[[ Materials provided, beginning ]]

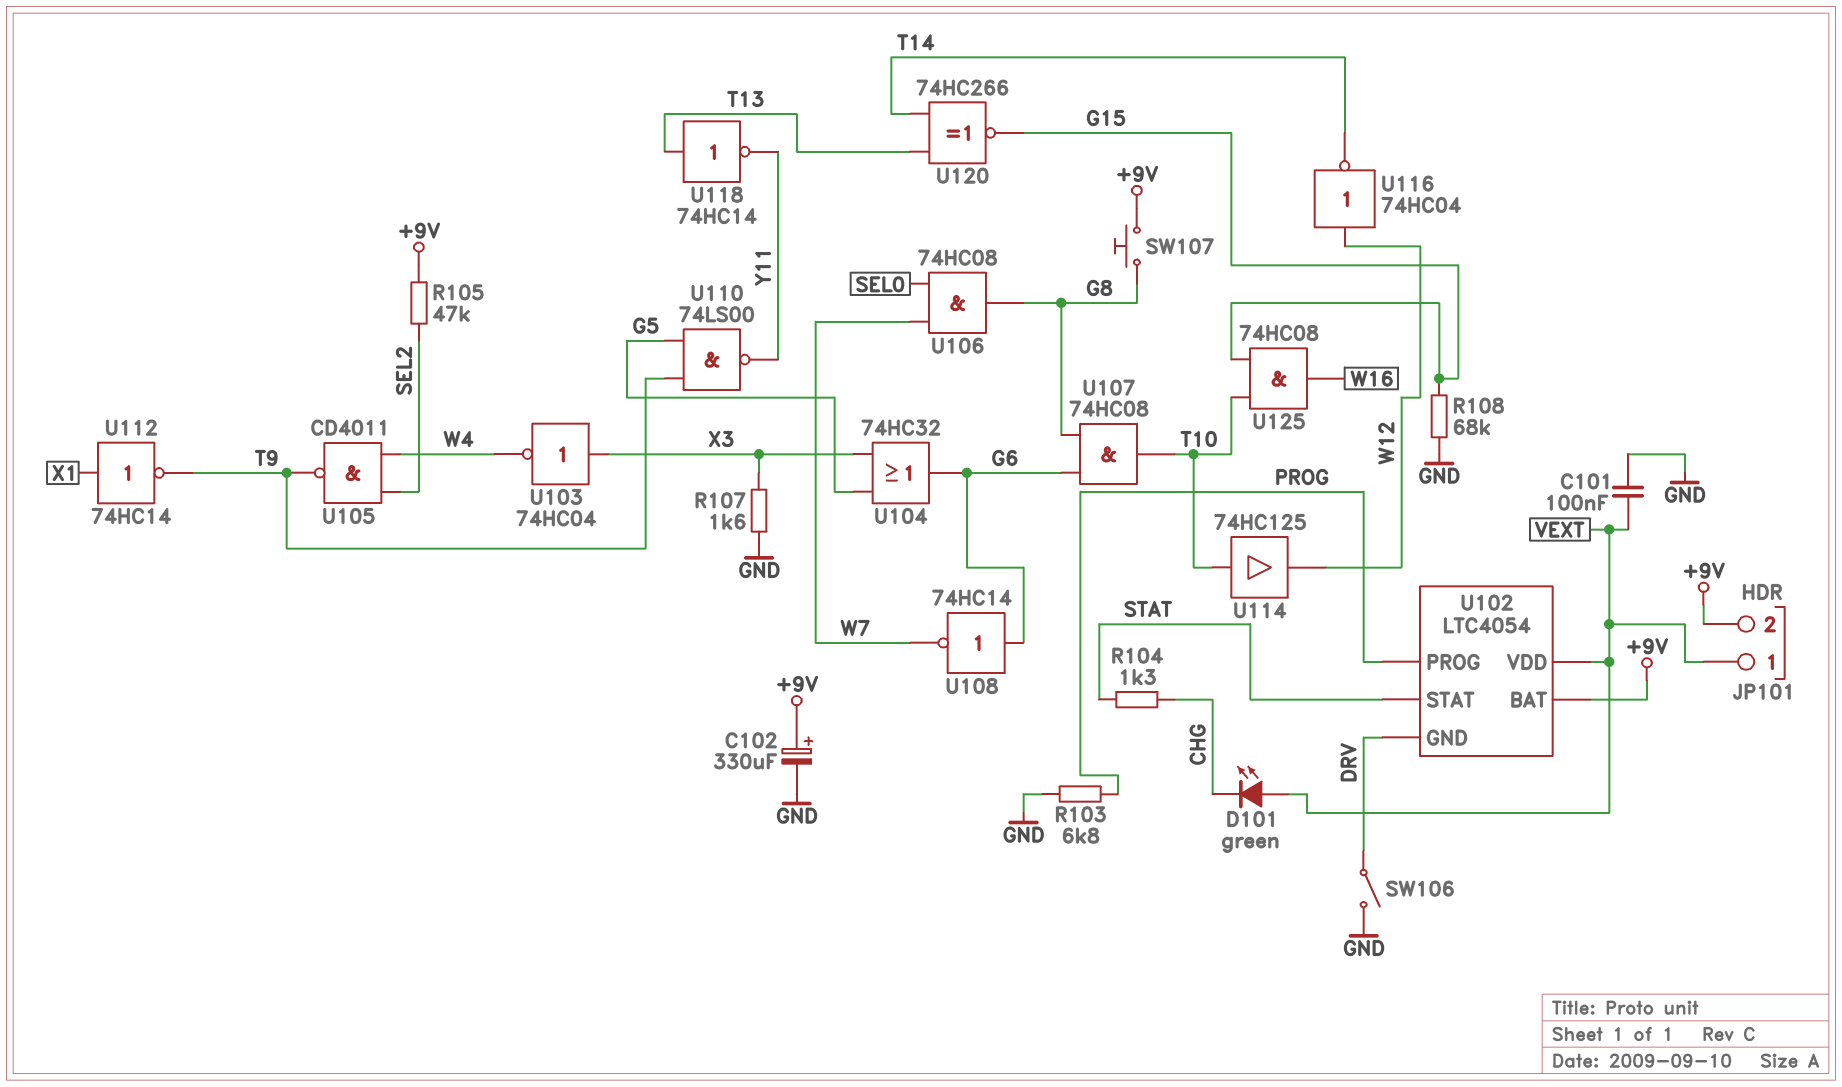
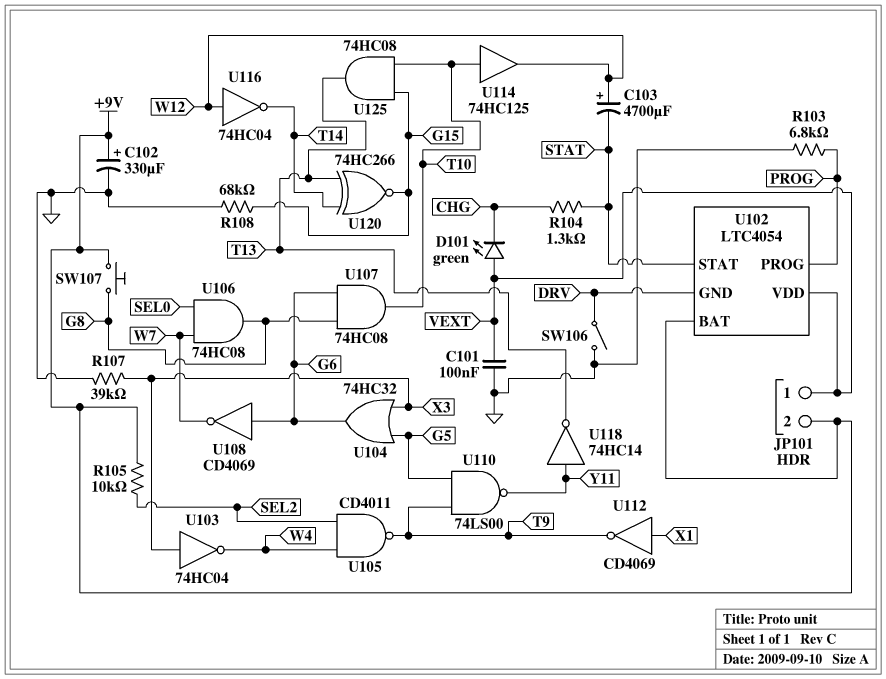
C103: none -> 4700uF (plus W12, minus STAT)
R105: 47k (+9V, SEL2) -> 10k (+9V, SEL2)
R107: 1.6k (GND, X3) -> 39k (GND, X3)
U108: NOT 74HC14 (in G6, out W7) -> NOT CD4069 (in G6, out W7)
U112: NOT 74HC14 (in X1, out T9) -> NOT CD4069 (in X1, out T9)
U118: NOT 74HC14 (in T13, out Y11) -> NOT 74HC14 (in Y11, out T13)
U125: AND 74HC08 (in G15, in T10, out W16) -> AND 74HC08 (in G15, in T10, out T13)

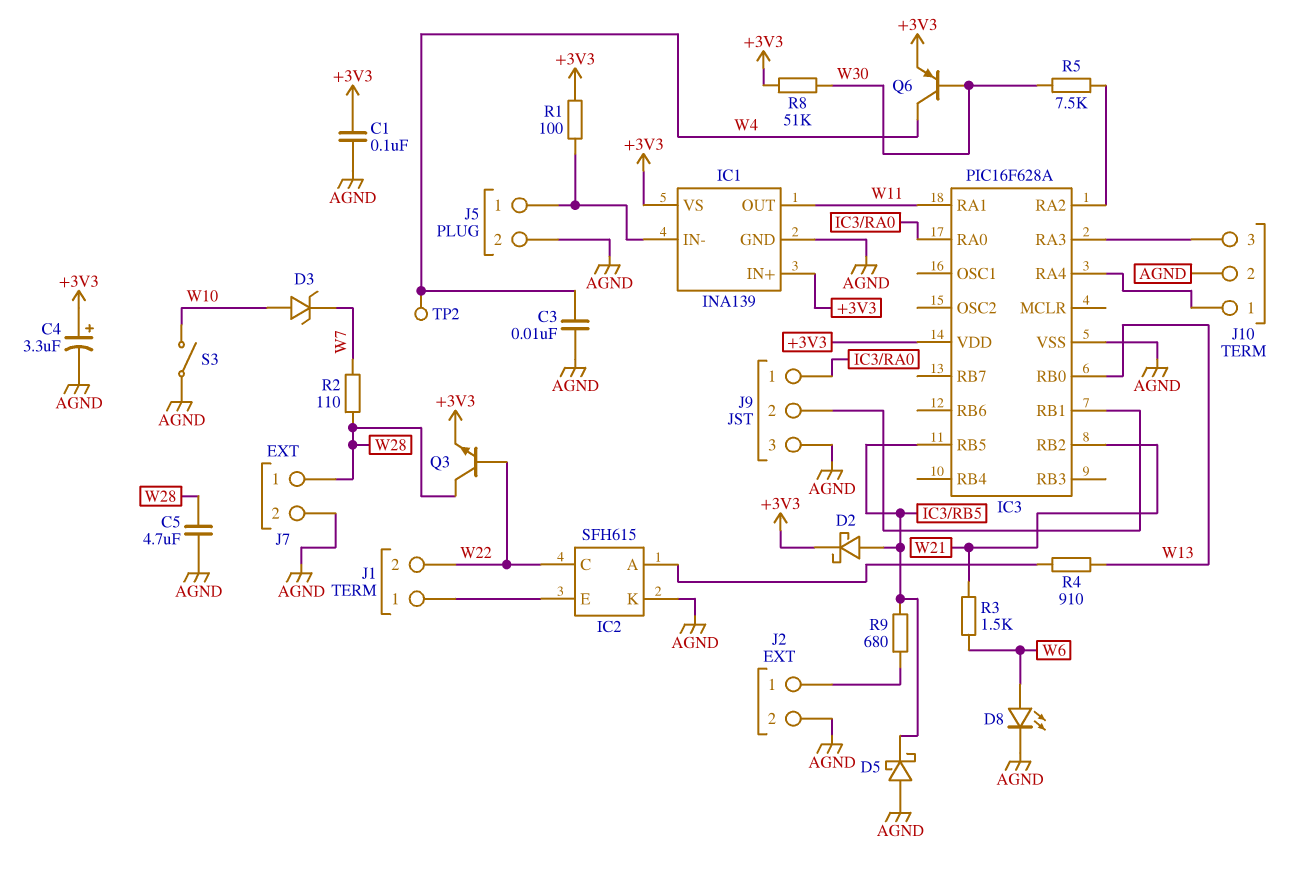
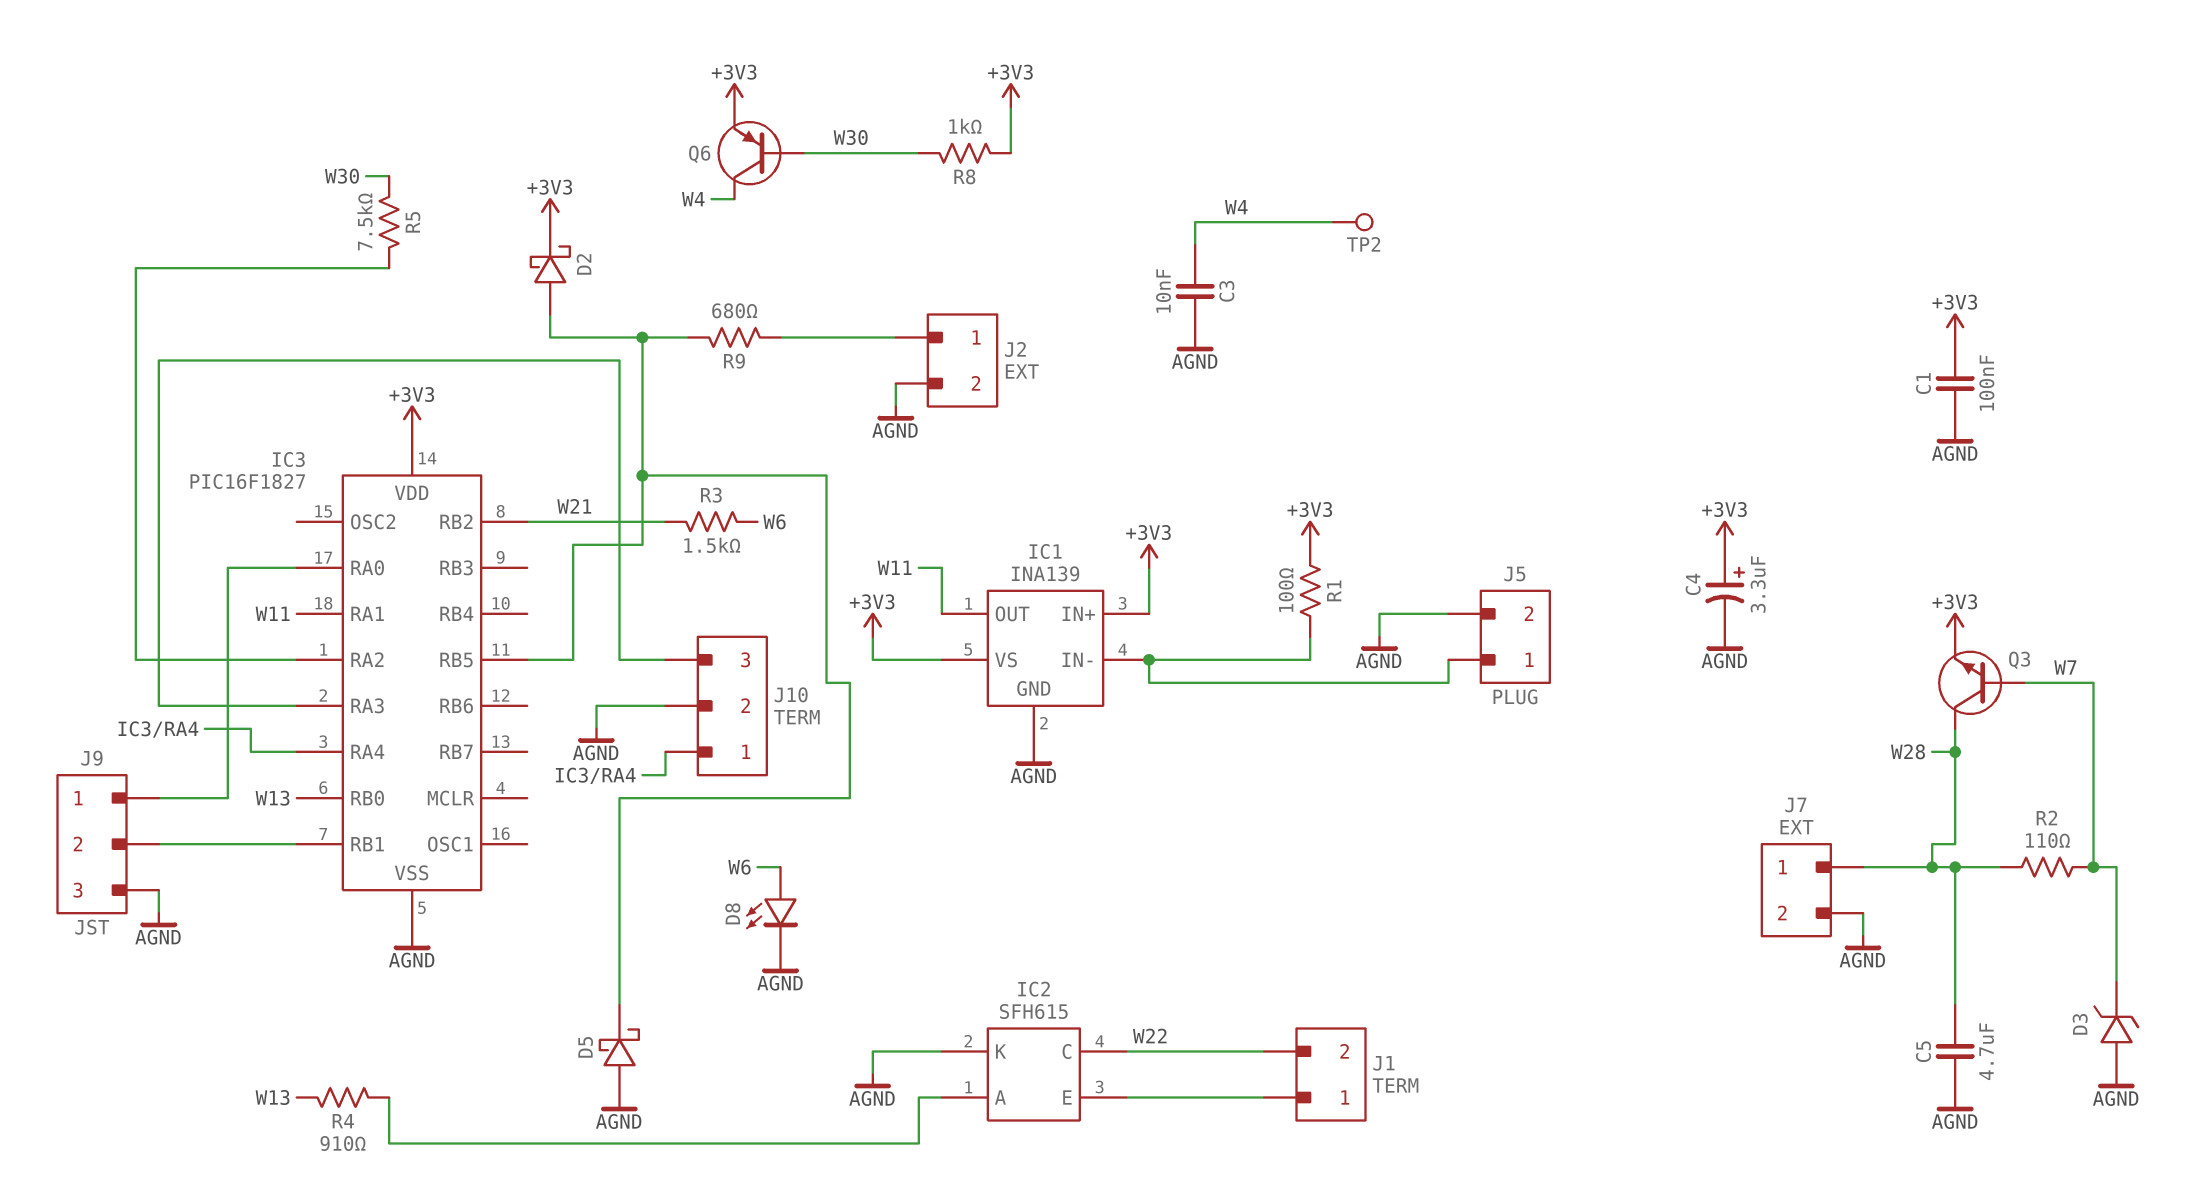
D3: zener (A W10, K W7) -> zener (A AGND, K W7)
IC3: PIC16F628A -> PIC16F1827
Q3: NPN (B W22, C W28, E +3V3) -> NPN (B W7, C W28, E +3V3)
R8: 51k (+3V3, W30) -> 1k (+3V3, W30)
S3: switch (AGND, W10) -> none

[[ Materials provided, end ]]

**Task statement**:
For each line above that has the word "none", add one to a tally, and report the final tally alone.

**Answer to the exercise**:
2